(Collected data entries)
----------
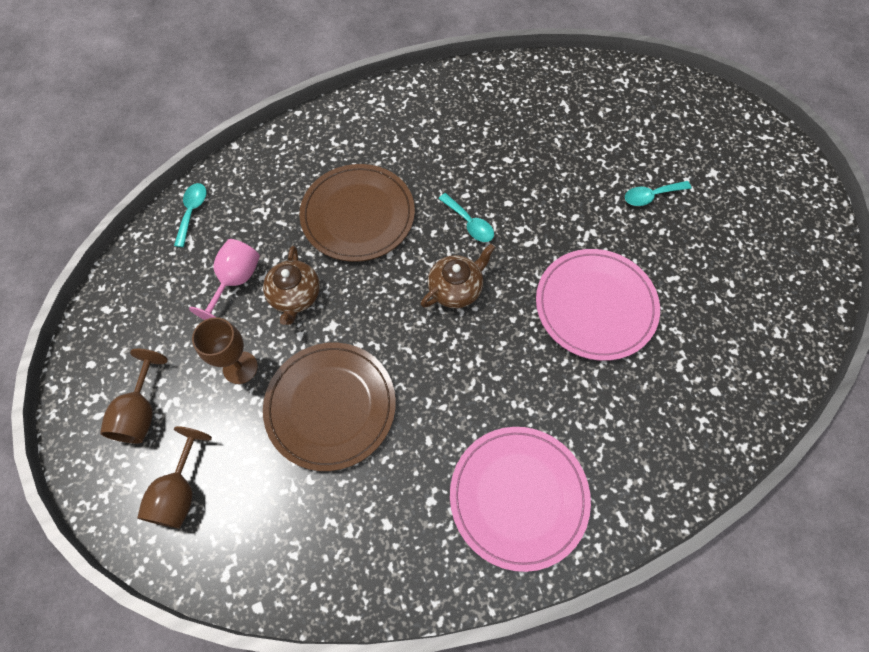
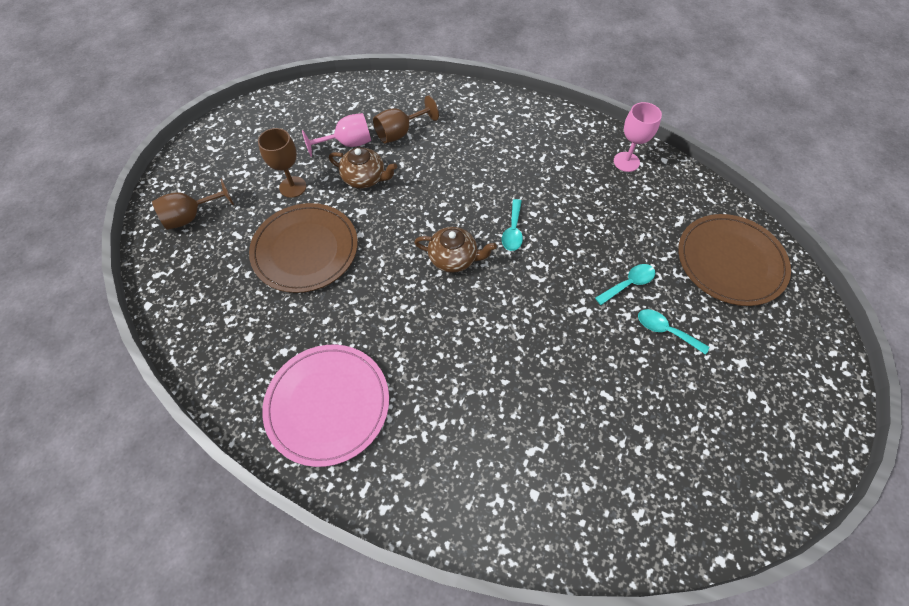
camera: 50 degrees right, 5 degrees down
(141, 412) = (226, 164): brown goblet -> brown goblet (400, 133)
(192, 211) = (374, 92): turquoise spoon -> turquoise spoon (628, 283)
(295, 296) = (365, 178): brown teapot -> brown teapot turned 120 degrees counterclockwise
(358, 215) = (454, 168): brown plate -> brown plate (730, 261)
(477, 91) = (626, 162): none -> pink goblet
(595, 306) = (526, 355): pink plate -> none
----------
YOUR OBJECTIVE: None of the pictures should appear; repeat the records exactly otherwise.

ANSWER SPACE:
camera: 50 degrees right, 5 degrees down
(141, 412) = (226, 164): brown goblet -> brown goblet (400, 133)
(192, 211) = (374, 92): turquoise spoon -> turquoise spoon (628, 283)
(295, 296) = (365, 178): brown teapot -> brown teapot turned 120 degrees counterclockwise
(358, 215) = (454, 168): brown plate -> brown plate (730, 261)
(477, 91) = (626, 162): none -> pink goblet
(595, 306) = (526, 355): pink plate -> none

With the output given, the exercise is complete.